_TASK TO CARRY OUT_
Copy nothing but the text: repeat each entry exactly and drop the images.

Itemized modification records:
═══

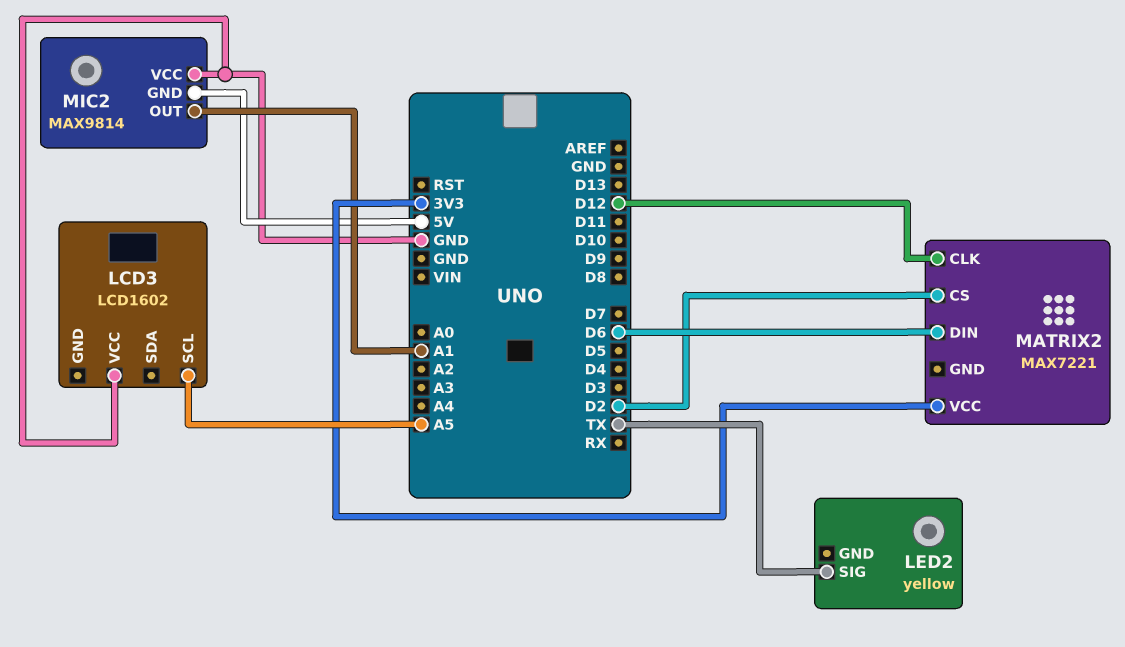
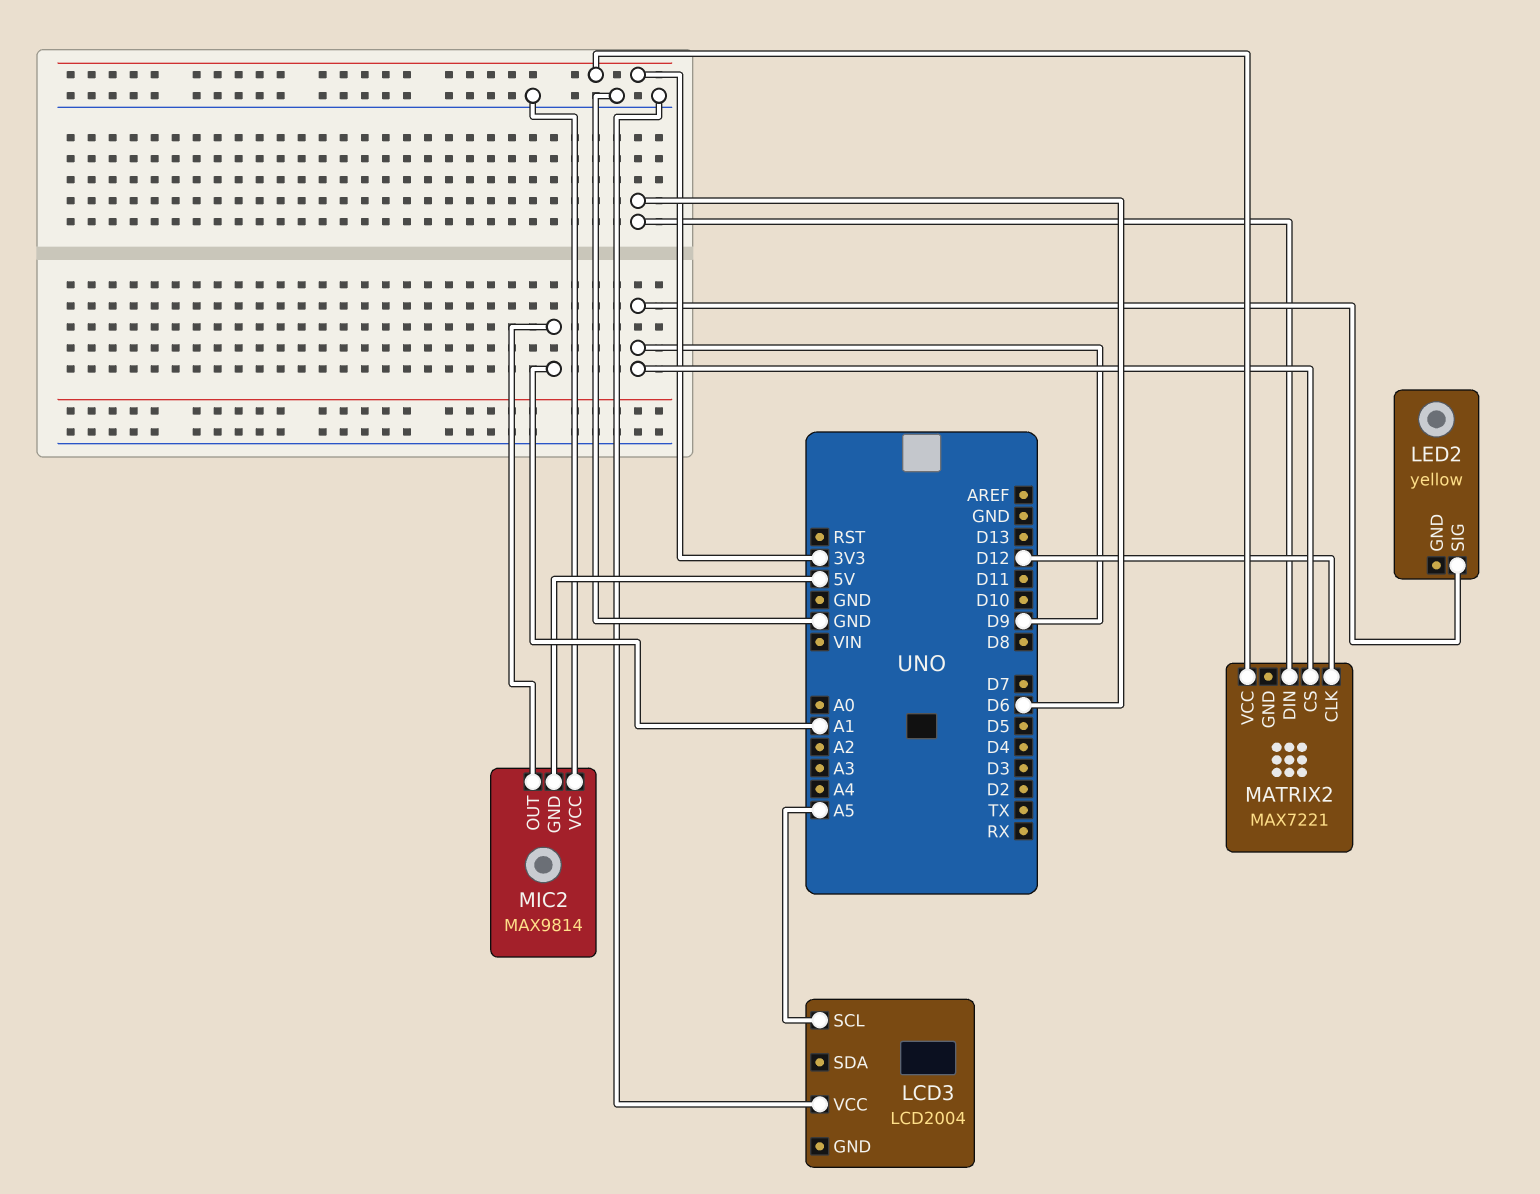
LCD3: LCD1602 -> LCD2004
LED2 pin SIG: TX -> D9
MATRIX2 pin CS: D2 -> D9

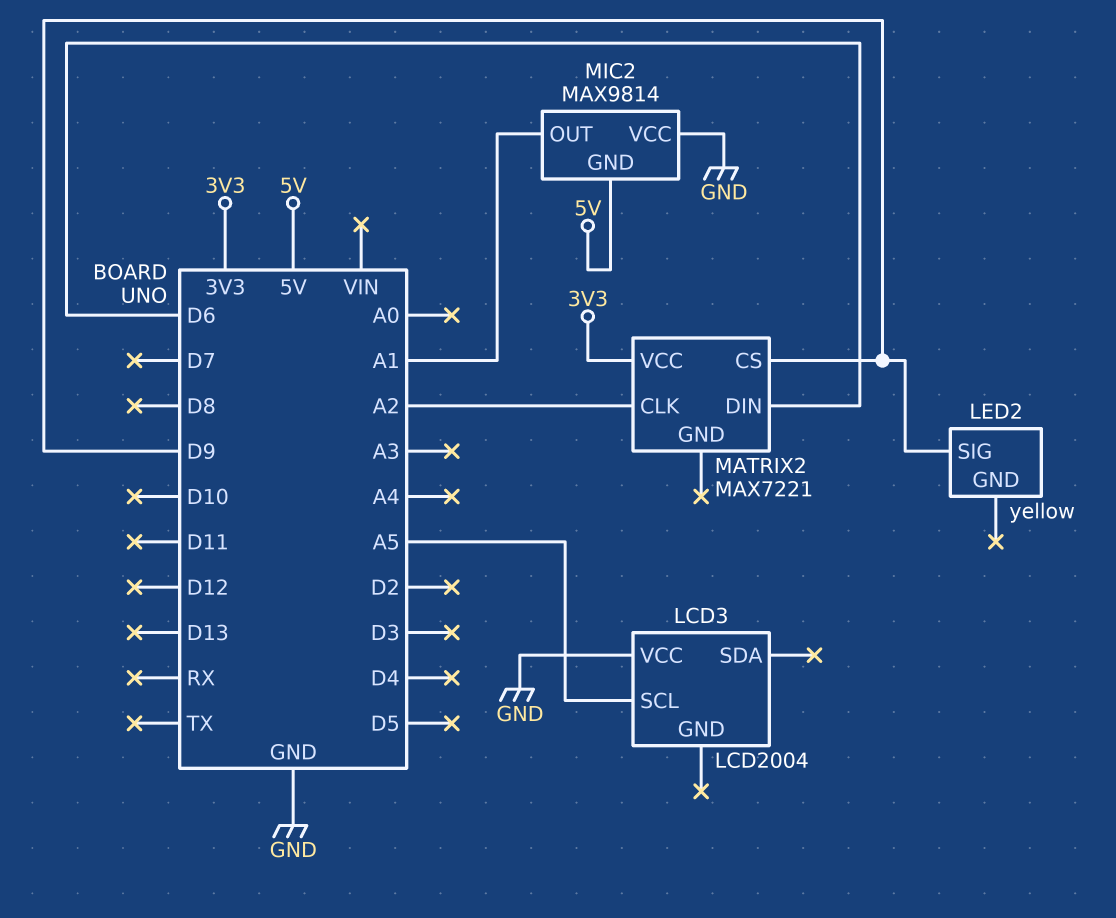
MATRIX2 pin CLK: D12 -> A2

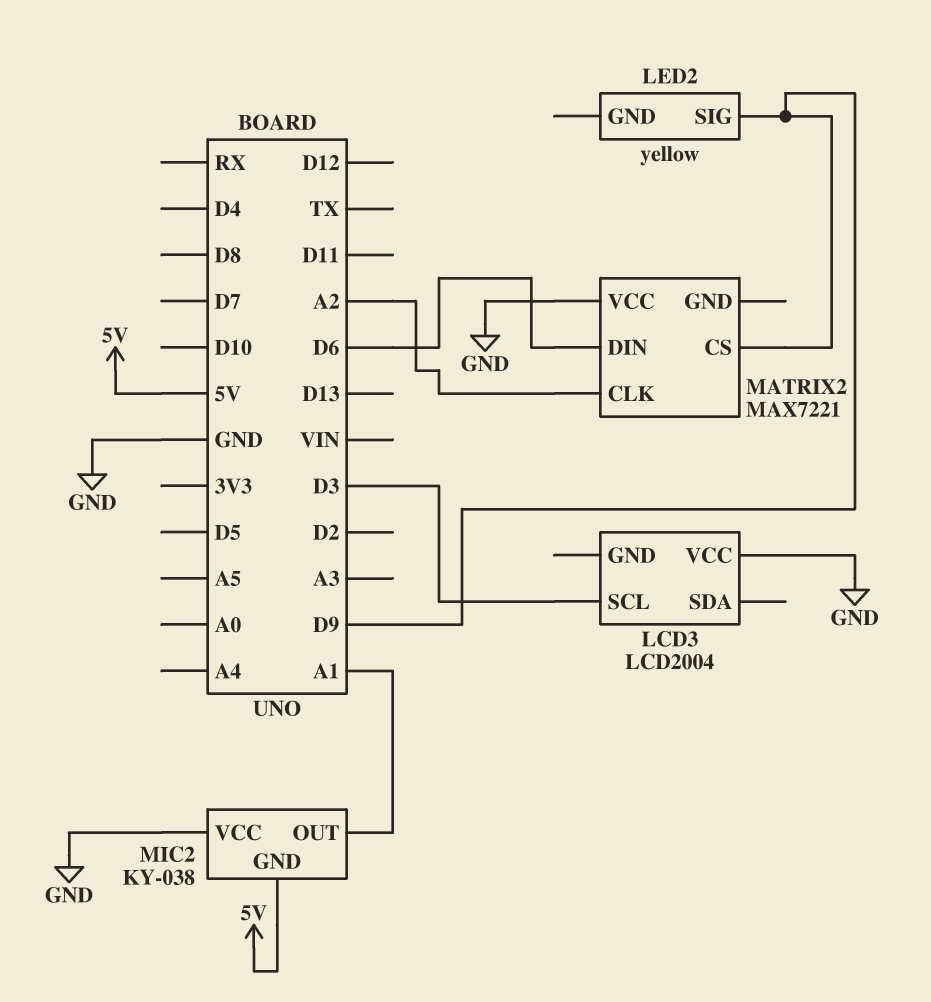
LCD3 pin SCL: A5 -> D3
MATRIX2 pin VCC: 3V3 -> GND
MIC2: MAX9814 -> KY-038

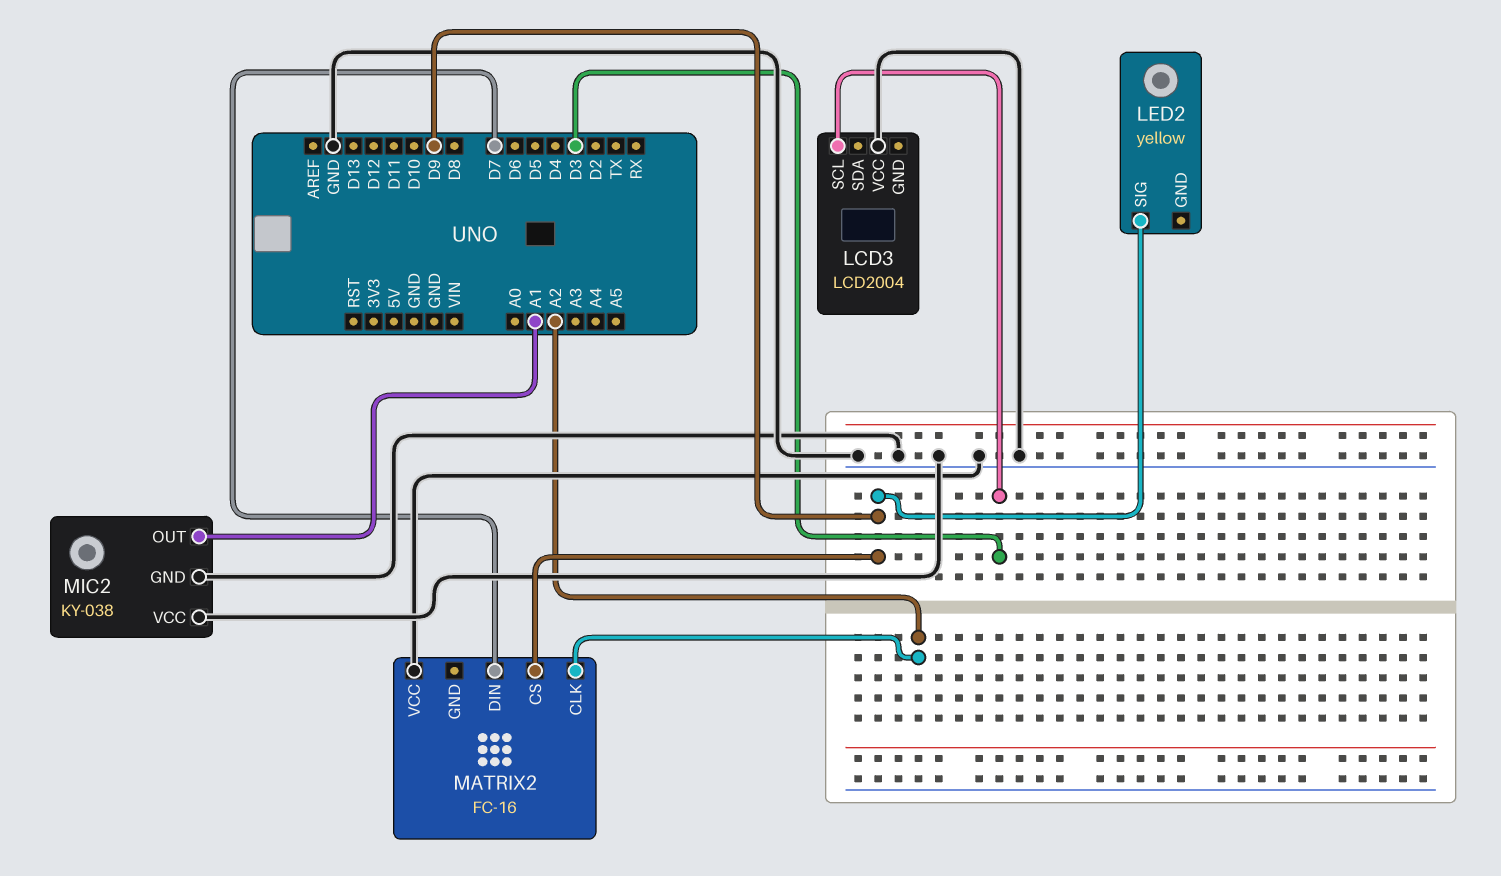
MATRIX2: MAX7221 -> FC-16
MATRIX2 pin DIN: D6 -> D7
MIC2 pin GND: 5V -> GND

═══

_EXERCISE RESPONSE_
LCD3: LCD1602 -> LCD2004
LED2 pin SIG: TX -> D9
MATRIX2 pin CS: D2 -> D9

MATRIX2 pin CLK: D12 -> A2

LCD3 pin SCL: A5 -> D3
MATRIX2 pin VCC: 3V3 -> GND
MIC2: MAX9814 -> KY-038

MATRIX2: MAX7221 -> FC-16
MATRIX2 pin DIN: D6 -> D7
MIC2 pin GND: 5V -> GND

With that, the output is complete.